=== Exercise goal ===
Which lines below include "Trials"? Copy them all.

=== Input ===
######
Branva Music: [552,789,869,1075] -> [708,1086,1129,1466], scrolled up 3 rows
######
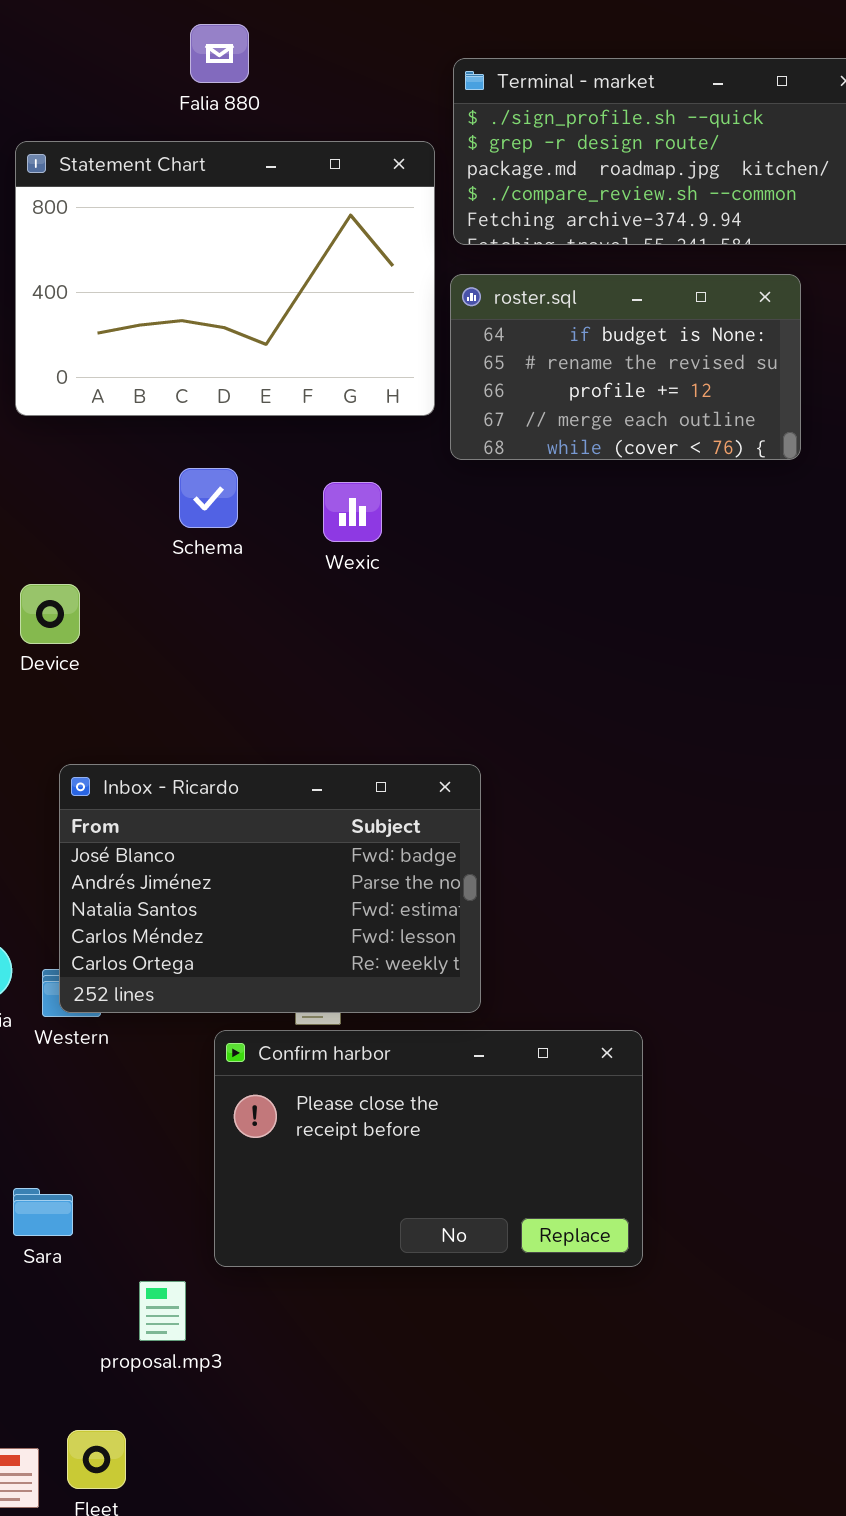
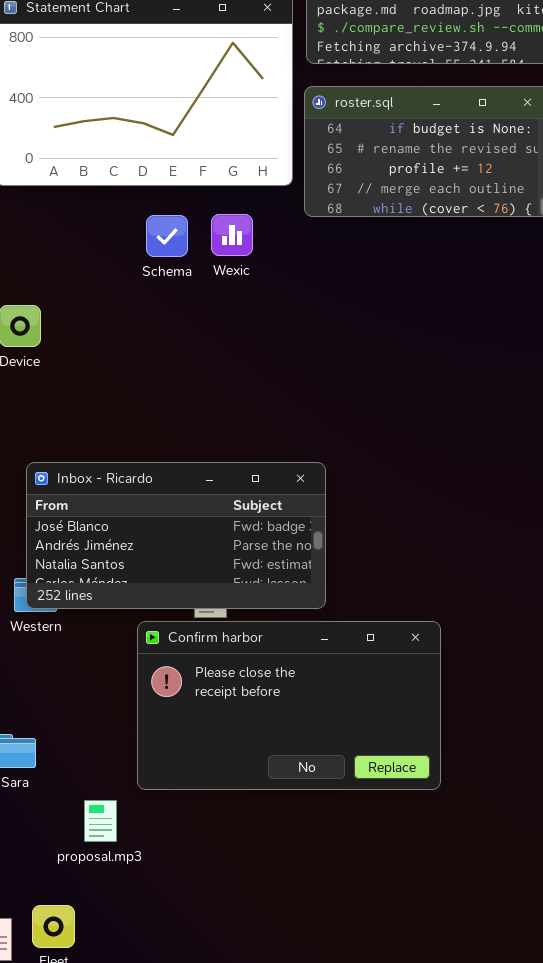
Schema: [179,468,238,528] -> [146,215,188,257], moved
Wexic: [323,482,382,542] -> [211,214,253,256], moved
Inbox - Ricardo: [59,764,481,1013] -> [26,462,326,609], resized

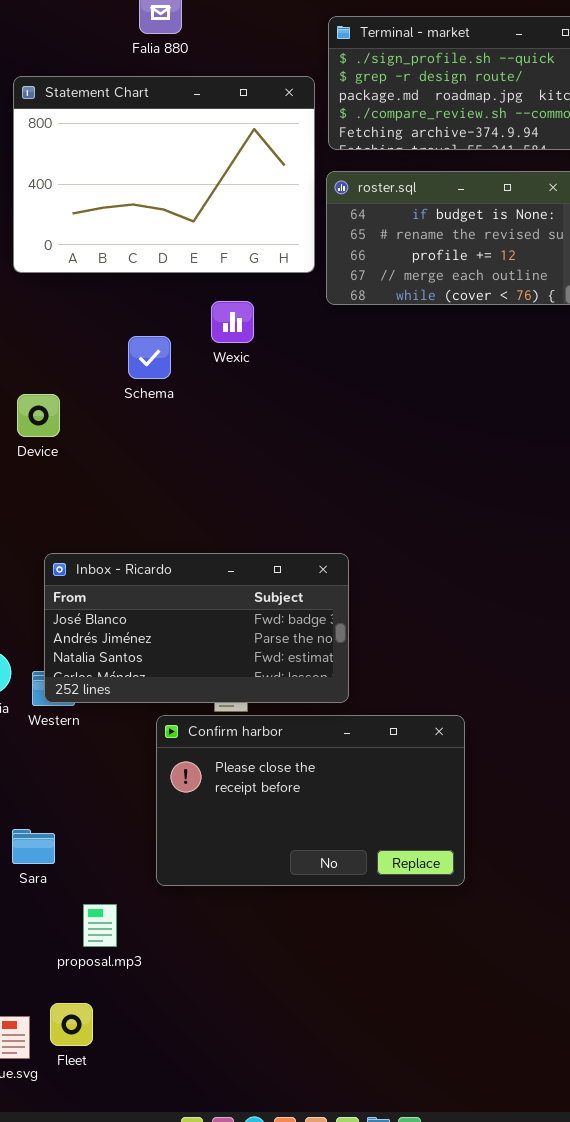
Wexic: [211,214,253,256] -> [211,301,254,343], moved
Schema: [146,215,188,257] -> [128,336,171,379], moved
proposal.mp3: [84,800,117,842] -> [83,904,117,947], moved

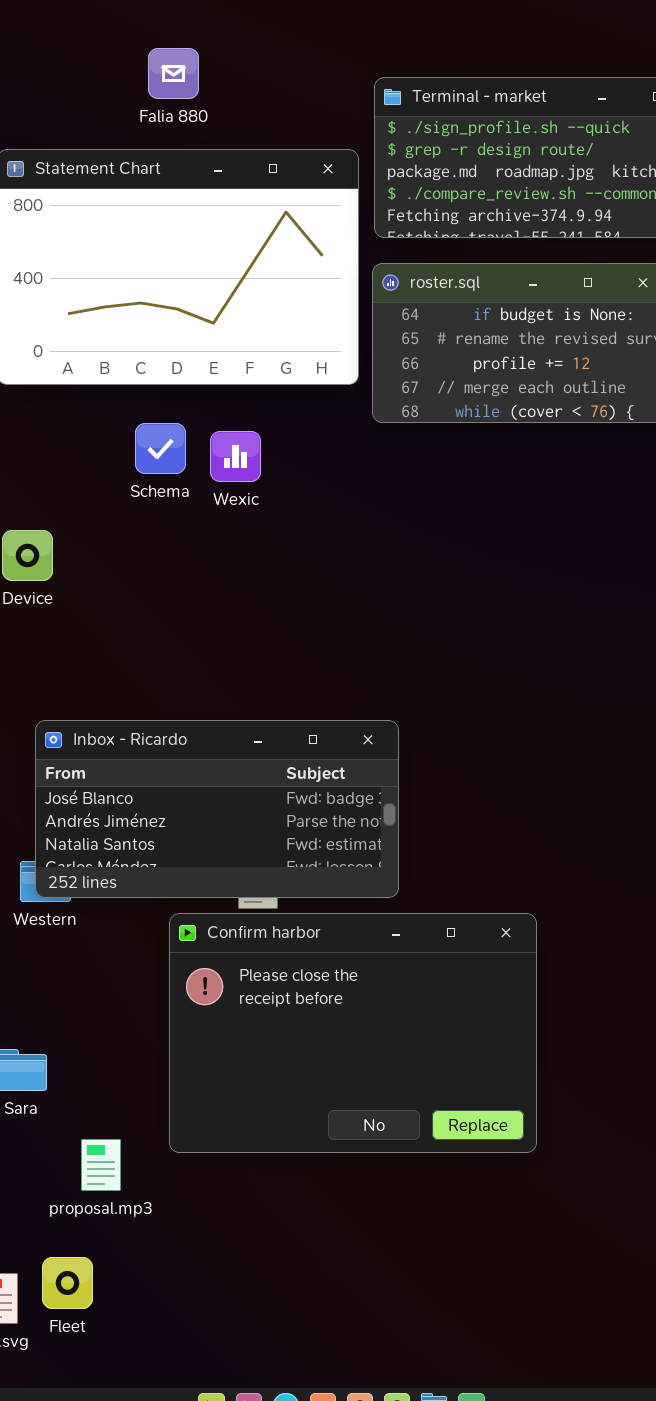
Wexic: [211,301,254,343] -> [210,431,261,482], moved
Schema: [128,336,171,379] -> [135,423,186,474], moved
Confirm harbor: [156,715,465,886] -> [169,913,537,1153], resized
######
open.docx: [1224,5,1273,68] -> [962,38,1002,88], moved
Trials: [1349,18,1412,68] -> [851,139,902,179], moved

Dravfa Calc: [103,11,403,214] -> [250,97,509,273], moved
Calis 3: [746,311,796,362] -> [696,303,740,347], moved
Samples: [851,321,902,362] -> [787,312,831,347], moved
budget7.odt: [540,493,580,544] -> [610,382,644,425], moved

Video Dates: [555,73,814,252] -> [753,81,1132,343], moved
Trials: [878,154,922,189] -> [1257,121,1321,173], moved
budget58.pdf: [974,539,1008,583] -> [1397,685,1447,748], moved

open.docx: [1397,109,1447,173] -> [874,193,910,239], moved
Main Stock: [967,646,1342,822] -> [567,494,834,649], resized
######
=== Output of the task ===
Trials: [1349,18,1412,68] -> [851,139,902,179], moved
Trials: [878,154,922,189] -> [1257,121,1321,173], moved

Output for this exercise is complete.